Object correspondence data
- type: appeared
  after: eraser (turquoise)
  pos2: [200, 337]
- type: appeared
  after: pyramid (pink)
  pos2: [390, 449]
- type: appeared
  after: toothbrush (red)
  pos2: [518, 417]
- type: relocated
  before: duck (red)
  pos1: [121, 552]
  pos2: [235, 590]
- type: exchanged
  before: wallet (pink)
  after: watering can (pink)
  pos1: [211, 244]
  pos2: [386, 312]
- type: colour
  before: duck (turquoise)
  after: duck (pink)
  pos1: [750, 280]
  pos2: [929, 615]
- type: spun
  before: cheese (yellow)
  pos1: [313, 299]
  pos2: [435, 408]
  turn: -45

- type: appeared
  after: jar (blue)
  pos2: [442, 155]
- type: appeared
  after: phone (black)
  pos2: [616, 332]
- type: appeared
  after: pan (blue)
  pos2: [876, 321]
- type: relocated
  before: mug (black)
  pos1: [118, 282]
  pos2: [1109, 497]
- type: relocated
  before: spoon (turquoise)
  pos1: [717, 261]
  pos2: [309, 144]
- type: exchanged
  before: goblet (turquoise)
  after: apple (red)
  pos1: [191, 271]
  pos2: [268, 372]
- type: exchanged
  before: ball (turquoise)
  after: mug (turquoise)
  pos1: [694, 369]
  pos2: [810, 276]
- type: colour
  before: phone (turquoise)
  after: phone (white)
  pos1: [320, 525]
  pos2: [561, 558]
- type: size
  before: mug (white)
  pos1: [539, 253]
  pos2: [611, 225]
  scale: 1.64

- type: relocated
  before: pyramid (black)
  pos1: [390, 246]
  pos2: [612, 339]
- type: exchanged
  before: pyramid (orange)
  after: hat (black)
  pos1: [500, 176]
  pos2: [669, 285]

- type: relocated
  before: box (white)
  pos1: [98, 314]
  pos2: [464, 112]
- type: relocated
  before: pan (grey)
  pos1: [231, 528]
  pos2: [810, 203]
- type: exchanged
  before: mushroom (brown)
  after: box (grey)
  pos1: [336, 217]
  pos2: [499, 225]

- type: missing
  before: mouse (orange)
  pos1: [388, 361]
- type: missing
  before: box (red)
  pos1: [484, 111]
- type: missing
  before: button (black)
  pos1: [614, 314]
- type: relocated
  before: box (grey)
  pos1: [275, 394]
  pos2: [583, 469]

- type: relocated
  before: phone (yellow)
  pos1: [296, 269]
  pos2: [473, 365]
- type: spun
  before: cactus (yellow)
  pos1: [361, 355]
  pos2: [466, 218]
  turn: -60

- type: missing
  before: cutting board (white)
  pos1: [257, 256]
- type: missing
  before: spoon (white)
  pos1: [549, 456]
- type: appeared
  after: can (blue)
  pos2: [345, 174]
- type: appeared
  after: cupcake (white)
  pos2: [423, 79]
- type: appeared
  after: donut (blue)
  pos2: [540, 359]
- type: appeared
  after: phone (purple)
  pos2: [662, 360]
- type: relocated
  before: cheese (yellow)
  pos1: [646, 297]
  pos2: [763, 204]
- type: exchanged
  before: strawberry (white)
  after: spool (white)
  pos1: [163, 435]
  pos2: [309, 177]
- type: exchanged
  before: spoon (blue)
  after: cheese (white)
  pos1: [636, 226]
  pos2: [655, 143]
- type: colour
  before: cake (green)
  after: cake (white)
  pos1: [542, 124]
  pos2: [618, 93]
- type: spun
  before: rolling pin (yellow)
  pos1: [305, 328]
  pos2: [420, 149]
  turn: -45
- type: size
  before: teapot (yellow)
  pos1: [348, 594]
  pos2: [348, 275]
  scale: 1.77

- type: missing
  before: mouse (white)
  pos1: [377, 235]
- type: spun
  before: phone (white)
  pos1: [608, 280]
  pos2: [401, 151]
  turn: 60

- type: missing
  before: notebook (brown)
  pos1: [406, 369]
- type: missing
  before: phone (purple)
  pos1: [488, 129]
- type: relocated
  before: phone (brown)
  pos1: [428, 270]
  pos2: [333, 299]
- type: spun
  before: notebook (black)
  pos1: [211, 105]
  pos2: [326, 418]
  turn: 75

**Prompt**
Set all of the data down again exactly.

**Exercise solution**
- type: appeared
  after: eraser (turquoise)
  pos2: [200, 337]
- type: appeared
  after: pyramid (pink)
  pos2: [390, 449]
- type: appeared
  after: toothbrush (red)
  pos2: [518, 417]
- type: relocated
  before: duck (red)
  pos1: [121, 552]
  pos2: [235, 590]
- type: exchanged
  before: wallet (pink)
  after: watering can (pink)
  pos1: [211, 244]
  pos2: [386, 312]
- type: colour
  before: duck (turquoise)
  after: duck (pink)
  pos1: [750, 280]
  pos2: [929, 615]
- type: spun
  before: cheese (yellow)
  pos1: [313, 299]
  pos2: [435, 408]
  turn: -45

- type: appeared
  after: jar (blue)
  pos2: [442, 155]
- type: appeared
  after: phone (black)
  pos2: [616, 332]
- type: appeared
  after: pan (blue)
  pos2: [876, 321]
- type: relocated
  before: mug (black)
  pos1: [118, 282]
  pos2: [1109, 497]
- type: relocated
  before: spoon (turquoise)
  pos1: [717, 261]
  pos2: [309, 144]
- type: exchanged
  before: goblet (turquoise)
  after: apple (red)
  pos1: [191, 271]
  pos2: [268, 372]
- type: exchanged
  before: ball (turquoise)
  after: mug (turquoise)
  pos1: [694, 369]
  pos2: [810, 276]
- type: colour
  before: phone (turquoise)
  after: phone (white)
  pos1: [320, 525]
  pos2: [561, 558]
- type: size
  before: mug (white)
  pos1: [539, 253]
  pos2: [611, 225]
  scale: 1.64

- type: relocated
  before: pyramid (black)
  pos1: [390, 246]
  pos2: [612, 339]
- type: exchanged
  before: pyramid (orange)
  after: hat (black)
  pos1: [500, 176]
  pos2: [669, 285]

- type: relocated
  before: box (white)
  pos1: [98, 314]
  pos2: [464, 112]
- type: relocated
  before: pan (grey)
  pos1: [231, 528]
  pos2: [810, 203]
- type: exchanged
  before: mushroom (brown)
  after: box (grey)
  pos1: [336, 217]
  pos2: [499, 225]

- type: missing
  before: mouse (orange)
  pos1: [388, 361]
- type: missing
  before: box (red)
  pos1: [484, 111]
- type: missing
  before: button (black)
  pos1: [614, 314]
- type: relocated
  before: box (grey)
  pos1: [275, 394]
  pos2: [583, 469]

- type: relocated
  before: phone (yellow)
  pos1: [296, 269]
  pos2: [473, 365]
- type: spun
  before: cactus (yellow)
  pos1: [361, 355]
  pos2: [466, 218]
  turn: -60

- type: missing
  before: cutting board (white)
  pos1: [257, 256]
- type: missing
  before: spoon (white)
  pos1: [549, 456]
- type: appeared
  after: can (blue)
  pos2: [345, 174]
- type: appeared
  after: cupcake (white)
  pos2: [423, 79]
- type: appeared
  after: donut (blue)
  pos2: [540, 359]
- type: appeared
  after: phone (purple)
  pos2: [662, 360]
- type: relocated
  before: cheese (yellow)
  pos1: [646, 297]
  pos2: [763, 204]
- type: exchanged
  before: strawberry (white)
  after: spool (white)
  pos1: [163, 435]
  pos2: [309, 177]
- type: exchanged
  before: spoon (blue)
  after: cheese (white)
  pos1: [636, 226]
  pos2: [655, 143]
- type: colour
  before: cake (green)
  after: cake (white)
  pos1: [542, 124]
  pos2: [618, 93]
- type: spun
  before: rolling pin (yellow)
  pos1: [305, 328]
  pos2: [420, 149]
  turn: -45
- type: size
  before: teapot (yellow)
  pos1: [348, 594]
  pos2: [348, 275]
  scale: 1.77

- type: missing
  before: mouse (white)
  pos1: [377, 235]
- type: spun
  before: phone (white)
  pos1: [608, 280]
  pos2: [401, 151]
  turn: 60

- type: missing
  before: notebook (brown)
  pos1: [406, 369]
- type: missing
  before: phone (purple)
  pos1: [488, 129]
- type: relocated
  before: phone (brown)
  pos1: [428, 270]
  pos2: [333, 299]
- type: spun
  before: notebook (black)
  pos1: [211, 105]
  pos2: [326, 418]
  turn: 75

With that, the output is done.